(Records excerpted from a collection)
================================

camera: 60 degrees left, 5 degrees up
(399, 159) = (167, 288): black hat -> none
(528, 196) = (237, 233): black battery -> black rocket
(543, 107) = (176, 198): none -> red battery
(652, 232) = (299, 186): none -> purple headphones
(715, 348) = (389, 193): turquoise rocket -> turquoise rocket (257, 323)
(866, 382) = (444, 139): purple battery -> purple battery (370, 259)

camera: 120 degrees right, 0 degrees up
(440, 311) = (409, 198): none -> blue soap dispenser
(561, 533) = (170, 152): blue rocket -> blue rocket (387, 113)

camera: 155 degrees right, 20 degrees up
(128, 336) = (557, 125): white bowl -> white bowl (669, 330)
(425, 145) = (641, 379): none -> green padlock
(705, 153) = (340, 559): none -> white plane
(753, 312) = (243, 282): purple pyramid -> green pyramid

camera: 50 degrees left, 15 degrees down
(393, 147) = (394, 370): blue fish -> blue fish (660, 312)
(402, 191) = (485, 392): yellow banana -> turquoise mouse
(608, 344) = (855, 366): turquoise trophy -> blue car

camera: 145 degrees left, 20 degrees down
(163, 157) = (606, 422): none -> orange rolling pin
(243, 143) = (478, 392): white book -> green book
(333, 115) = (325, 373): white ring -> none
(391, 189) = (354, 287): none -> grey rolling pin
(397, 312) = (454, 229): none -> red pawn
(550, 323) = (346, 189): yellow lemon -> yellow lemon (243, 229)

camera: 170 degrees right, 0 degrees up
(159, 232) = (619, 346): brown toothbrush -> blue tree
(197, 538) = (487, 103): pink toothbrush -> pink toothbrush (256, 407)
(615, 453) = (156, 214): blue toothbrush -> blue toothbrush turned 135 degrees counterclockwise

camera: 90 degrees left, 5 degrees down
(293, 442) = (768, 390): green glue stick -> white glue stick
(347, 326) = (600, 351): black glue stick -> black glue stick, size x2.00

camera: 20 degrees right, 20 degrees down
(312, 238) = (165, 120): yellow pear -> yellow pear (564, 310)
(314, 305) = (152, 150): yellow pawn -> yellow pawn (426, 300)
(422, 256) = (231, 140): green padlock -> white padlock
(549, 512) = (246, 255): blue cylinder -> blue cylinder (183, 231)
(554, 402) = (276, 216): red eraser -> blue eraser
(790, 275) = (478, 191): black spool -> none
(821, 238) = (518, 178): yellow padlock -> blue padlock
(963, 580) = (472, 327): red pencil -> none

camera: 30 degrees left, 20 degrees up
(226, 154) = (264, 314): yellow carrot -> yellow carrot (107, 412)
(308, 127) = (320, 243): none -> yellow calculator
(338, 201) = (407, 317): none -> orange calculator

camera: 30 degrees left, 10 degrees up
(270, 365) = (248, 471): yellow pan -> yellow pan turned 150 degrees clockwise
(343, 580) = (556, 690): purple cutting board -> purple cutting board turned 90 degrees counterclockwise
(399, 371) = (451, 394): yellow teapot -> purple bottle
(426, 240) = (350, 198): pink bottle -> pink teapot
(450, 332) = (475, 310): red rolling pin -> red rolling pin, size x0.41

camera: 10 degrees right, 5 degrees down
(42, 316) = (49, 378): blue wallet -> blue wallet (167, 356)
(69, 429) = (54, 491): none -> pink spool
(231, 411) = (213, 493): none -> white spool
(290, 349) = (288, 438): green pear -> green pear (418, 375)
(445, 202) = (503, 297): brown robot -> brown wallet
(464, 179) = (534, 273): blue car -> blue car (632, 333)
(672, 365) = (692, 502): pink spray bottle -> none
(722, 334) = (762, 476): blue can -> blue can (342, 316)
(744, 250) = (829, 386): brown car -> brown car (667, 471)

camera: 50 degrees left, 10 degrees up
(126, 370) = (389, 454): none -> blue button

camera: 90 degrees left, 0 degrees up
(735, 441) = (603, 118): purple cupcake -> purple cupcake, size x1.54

================================

▶ _Task to carry out_
Copy every line of the records above exactly.

▶ _Answer box_
camera: 60 degrees left, 5 degrees up
(399, 159) = (167, 288): black hat -> none
(528, 196) = (237, 233): black battery -> black rocket
(543, 107) = (176, 198): none -> red battery
(652, 232) = (299, 186): none -> purple headphones
(715, 348) = (389, 193): turquoise rocket -> turquoise rocket (257, 323)
(866, 382) = (444, 139): purple battery -> purple battery (370, 259)

camera: 120 degrees right, 0 degrees up
(440, 311) = (409, 198): none -> blue soap dispenser
(561, 533) = (170, 152): blue rocket -> blue rocket (387, 113)

camera: 155 degrees right, 20 degrees up
(128, 336) = (557, 125): white bowl -> white bowl (669, 330)
(425, 145) = (641, 379): none -> green padlock
(705, 153) = (340, 559): none -> white plane
(753, 312) = (243, 282): purple pyramid -> green pyramid

camera: 50 degrees left, 15 degrees down
(393, 147) = (394, 370): blue fish -> blue fish (660, 312)
(402, 191) = (485, 392): yellow banana -> turquoise mouse
(608, 344) = (855, 366): turquoise trophy -> blue car

camera: 145 degrees left, 20 degrees down
(163, 157) = (606, 422): none -> orange rolling pin
(243, 143) = (478, 392): white book -> green book
(333, 115) = (325, 373): white ring -> none
(391, 189) = (354, 287): none -> grey rolling pin
(397, 312) = (454, 229): none -> red pawn
(550, 323) = (346, 189): yellow lemon -> yellow lemon (243, 229)

camera: 170 degrees right, 0 degrees up
(159, 232) = (619, 346): brown toothbrush -> blue tree
(197, 538) = (487, 103): pink toothbrush -> pink toothbrush (256, 407)
(615, 453) = (156, 214): blue toothbrush -> blue toothbrush turned 135 degrees counterclockwise

camera: 90 degrees left, 5 degrees down
(293, 442) = (768, 390): green glue stick -> white glue stick
(347, 326) = (600, 351): black glue stick -> black glue stick, size x2.00

camera: 20 degrees right, 20 degrees down
(312, 238) = (165, 120): yellow pear -> yellow pear (564, 310)
(314, 305) = (152, 150): yellow pawn -> yellow pawn (426, 300)
(422, 256) = (231, 140): green padlock -> white padlock
(549, 512) = (246, 255): blue cylinder -> blue cylinder (183, 231)
(554, 402) = (276, 216): red eraser -> blue eraser
(790, 275) = (478, 191): black spool -> none
(821, 238) = (518, 178): yellow padlock -> blue padlock
(963, 580) = (472, 327): red pencil -> none

camera: 30 degrees left, 20 degrees up
(226, 154) = (264, 314): yellow carrot -> yellow carrot (107, 412)
(308, 127) = (320, 243): none -> yellow calculator
(338, 201) = (407, 317): none -> orange calculator

camera: 30 degrees left, 10 degrees up
(270, 365) = (248, 471): yellow pan -> yellow pan turned 150 degrees clockwise
(343, 580) = (556, 690): purple cutting board -> purple cutting board turned 90 degrees counterclockwise
(399, 371) = (451, 394): yellow teapot -> purple bottle
(426, 240) = (350, 198): pink bottle -> pink teapot
(450, 332) = (475, 310): red rolling pin -> red rolling pin, size x0.41

camera: 10 degrees right, 5 degrees down
(42, 316) = (49, 378): blue wallet -> blue wallet (167, 356)
(69, 429) = (54, 491): none -> pink spool
(231, 411) = (213, 493): none -> white spool
(290, 349) = (288, 438): green pear -> green pear (418, 375)
(445, 202) = (503, 297): brown robot -> brown wallet
(464, 179) = (534, 273): blue car -> blue car (632, 333)
(672, 365) = (692, 502): pink spray bottle -> none
(722, 334) = (762, 476): blue can -> blue can (342, 316)
(744, 250) = (829, 386): brown car -> brown car (667, 471)

camera: 50 degrees left, 10 degrees up
(126, 370) = (389, 454): none -> blue button

camera: 90 degrees left, 0 degrees up
(735, 441) = (603, 118): purple cupcake -> purple cupcake, size x1.54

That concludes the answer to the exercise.